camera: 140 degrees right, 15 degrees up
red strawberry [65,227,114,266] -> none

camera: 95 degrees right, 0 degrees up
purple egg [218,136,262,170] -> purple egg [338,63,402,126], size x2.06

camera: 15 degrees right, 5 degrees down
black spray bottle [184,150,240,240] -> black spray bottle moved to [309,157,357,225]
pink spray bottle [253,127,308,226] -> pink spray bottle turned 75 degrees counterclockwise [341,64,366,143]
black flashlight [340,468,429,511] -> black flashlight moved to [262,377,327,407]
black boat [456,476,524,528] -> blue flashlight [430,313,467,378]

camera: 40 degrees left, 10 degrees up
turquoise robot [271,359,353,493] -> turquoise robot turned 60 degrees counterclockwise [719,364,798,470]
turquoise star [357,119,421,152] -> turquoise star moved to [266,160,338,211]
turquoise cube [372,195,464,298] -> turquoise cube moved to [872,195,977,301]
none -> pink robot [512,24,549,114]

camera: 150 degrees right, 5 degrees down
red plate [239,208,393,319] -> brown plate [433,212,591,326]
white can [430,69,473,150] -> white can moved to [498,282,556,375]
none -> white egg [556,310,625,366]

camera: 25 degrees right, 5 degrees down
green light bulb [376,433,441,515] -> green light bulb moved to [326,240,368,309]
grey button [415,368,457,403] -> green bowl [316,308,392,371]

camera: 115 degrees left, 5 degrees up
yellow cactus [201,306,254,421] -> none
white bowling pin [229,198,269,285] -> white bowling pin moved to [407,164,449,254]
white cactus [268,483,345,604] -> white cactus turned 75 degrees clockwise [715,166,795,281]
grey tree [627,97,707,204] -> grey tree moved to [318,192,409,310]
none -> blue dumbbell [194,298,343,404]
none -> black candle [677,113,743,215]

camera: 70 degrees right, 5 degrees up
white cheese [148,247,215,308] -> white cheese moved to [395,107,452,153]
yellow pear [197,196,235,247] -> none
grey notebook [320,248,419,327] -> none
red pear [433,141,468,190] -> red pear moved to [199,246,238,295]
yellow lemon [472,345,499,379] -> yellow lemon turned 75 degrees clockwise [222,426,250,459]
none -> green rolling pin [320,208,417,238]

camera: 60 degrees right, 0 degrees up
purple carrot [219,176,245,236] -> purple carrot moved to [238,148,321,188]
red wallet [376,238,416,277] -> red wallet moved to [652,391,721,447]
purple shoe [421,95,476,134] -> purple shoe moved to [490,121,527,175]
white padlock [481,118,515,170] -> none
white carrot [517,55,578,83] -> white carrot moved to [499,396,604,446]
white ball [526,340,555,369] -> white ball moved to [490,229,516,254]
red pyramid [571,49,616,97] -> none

-*-*-

WHAT TO DO: Pull every line containing "blue" from the material above.

TASK ANSWER:
black boat [456,476,524,528] -> blue flashlight [430,313,467,378]
none -> blue dumbbell [194,298,343,404]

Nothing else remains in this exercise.